Information ->
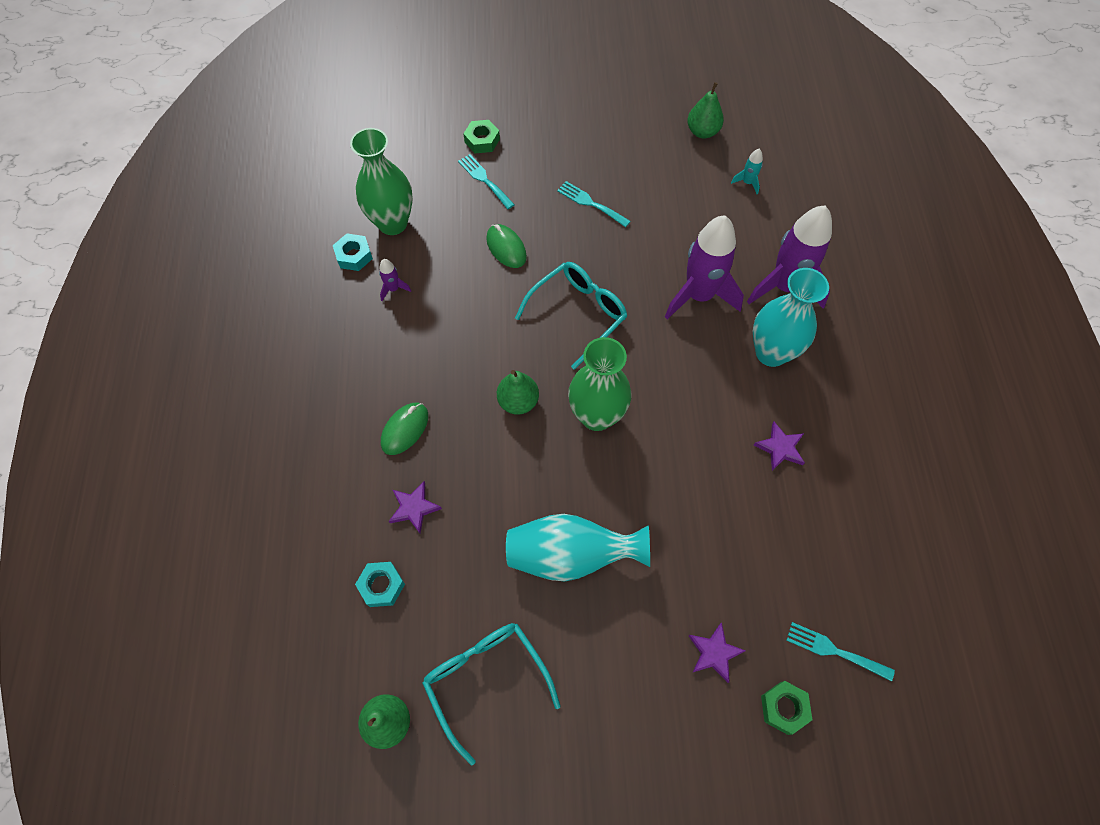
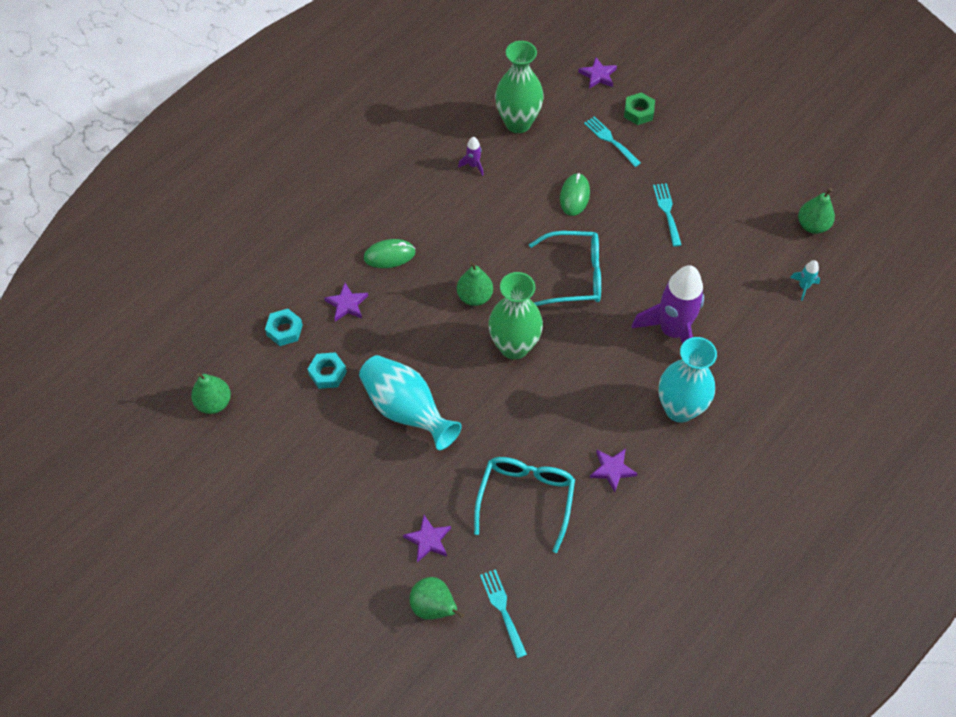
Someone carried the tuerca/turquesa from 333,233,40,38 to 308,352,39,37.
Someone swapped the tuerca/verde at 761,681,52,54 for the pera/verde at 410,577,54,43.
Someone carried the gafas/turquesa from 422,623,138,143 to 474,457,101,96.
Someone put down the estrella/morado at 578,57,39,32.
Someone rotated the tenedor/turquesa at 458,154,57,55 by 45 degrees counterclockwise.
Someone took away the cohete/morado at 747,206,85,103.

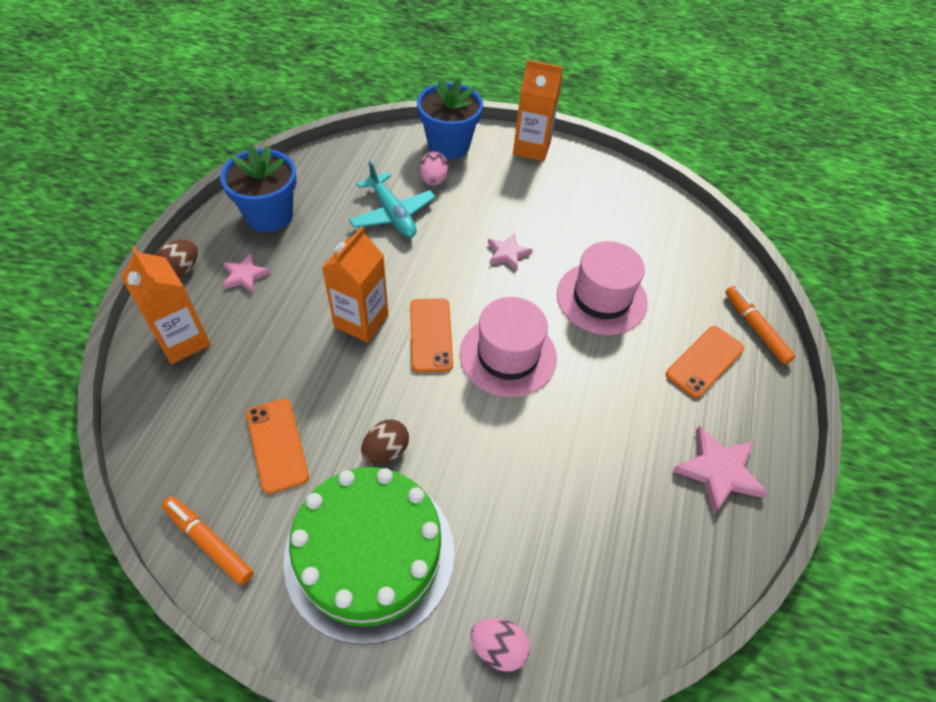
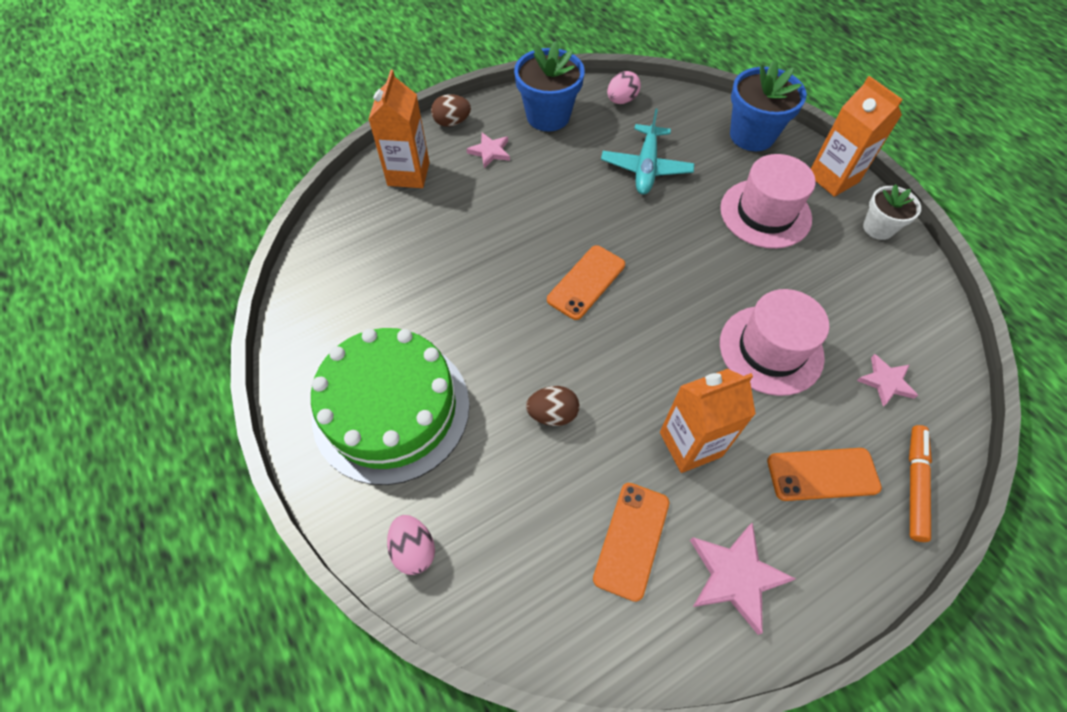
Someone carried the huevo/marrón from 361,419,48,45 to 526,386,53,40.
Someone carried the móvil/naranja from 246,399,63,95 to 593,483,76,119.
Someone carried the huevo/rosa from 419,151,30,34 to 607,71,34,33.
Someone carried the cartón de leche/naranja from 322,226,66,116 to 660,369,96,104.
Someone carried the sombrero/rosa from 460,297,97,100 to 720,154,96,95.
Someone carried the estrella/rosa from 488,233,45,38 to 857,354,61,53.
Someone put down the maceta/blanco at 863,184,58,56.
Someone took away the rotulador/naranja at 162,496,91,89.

Work to be completed ->
Give the lines above again exactly, from the one containing "Someone put down the estrella/morado" to the one containing "Someone carried the estrella/rosa", both included, but leave out the pictures.

Reply ->
Someone put down the estrella/morado at 578,57,39,32.
Someone rotated the tenedor/turquesa at 458,154,57,55 by 45 degrees counterclockwise.
Someone took away the cohete/morado at 747,206,85,103.

Someone carried the huevo/marrón from 361,419,48,45 to 526,386,53,40.
Someone carried the móvil/naranja from 246,399,63,95 to 593,483,76,119.
Someone carried the huevo/rosa from 419,151,30,34 to 607,71,34,33.
Someone carried the cartón de leche/naranja from 322,226,66,116 to 660,369,96,104.
Someone carried the sombrero/rosa from 460,297,97,100 to 720,154,96,95.
Someone carried the estrella/rosa from 488,233,45,38 to 857,354,61,53.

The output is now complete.